-------- Records for processing --------

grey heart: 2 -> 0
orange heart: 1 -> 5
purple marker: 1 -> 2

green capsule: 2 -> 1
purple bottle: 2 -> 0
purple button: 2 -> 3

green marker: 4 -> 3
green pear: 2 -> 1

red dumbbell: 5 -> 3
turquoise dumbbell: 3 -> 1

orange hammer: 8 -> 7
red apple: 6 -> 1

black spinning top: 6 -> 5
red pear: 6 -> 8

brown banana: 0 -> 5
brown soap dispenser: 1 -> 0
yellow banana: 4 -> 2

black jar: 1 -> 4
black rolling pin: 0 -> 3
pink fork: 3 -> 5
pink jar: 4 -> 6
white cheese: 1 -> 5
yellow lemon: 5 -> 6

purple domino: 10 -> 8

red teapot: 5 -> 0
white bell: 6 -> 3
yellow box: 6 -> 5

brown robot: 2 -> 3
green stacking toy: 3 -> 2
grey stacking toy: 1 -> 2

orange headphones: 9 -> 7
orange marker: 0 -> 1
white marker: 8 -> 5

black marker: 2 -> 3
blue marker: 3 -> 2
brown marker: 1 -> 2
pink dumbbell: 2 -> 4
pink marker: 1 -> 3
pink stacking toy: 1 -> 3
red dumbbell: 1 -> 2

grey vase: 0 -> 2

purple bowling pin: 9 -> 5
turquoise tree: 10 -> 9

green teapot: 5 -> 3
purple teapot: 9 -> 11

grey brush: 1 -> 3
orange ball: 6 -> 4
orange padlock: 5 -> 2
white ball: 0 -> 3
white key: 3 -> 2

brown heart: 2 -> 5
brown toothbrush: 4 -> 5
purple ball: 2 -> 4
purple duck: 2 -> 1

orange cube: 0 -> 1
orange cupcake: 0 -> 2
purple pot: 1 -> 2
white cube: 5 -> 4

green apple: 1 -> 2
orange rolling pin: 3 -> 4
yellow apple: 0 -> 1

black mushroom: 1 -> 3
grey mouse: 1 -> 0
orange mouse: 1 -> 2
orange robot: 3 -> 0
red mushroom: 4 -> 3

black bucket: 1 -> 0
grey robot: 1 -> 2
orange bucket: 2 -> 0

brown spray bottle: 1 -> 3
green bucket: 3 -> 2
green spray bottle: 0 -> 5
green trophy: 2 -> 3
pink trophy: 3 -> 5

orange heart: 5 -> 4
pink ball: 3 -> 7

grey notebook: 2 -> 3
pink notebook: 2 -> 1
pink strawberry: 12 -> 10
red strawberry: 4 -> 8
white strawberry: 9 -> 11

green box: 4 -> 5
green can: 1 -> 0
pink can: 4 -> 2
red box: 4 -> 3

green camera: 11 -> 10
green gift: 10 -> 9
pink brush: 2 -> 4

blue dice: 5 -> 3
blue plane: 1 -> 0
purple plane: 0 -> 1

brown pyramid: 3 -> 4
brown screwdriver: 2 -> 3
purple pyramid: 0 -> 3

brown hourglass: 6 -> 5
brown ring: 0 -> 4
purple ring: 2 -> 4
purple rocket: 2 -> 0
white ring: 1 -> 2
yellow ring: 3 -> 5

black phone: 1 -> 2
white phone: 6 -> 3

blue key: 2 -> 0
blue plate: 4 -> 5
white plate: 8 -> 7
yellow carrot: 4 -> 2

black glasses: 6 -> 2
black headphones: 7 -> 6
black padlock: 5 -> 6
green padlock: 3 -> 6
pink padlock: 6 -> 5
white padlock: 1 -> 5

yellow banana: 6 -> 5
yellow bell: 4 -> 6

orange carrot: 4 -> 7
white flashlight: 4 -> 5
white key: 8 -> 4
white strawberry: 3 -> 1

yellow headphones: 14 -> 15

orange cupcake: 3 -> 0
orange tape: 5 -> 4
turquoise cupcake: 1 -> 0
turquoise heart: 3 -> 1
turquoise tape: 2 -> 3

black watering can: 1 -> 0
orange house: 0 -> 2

--------

Work to be completed:
Gather from the records above every line containing the string "padlock".

Response:
orange padlock: 5 -> 2
black padlock: 5 -> 6
green padlock: 3 -> 6
pink padlock: 6 -> 5
white padlock: 1 -> 5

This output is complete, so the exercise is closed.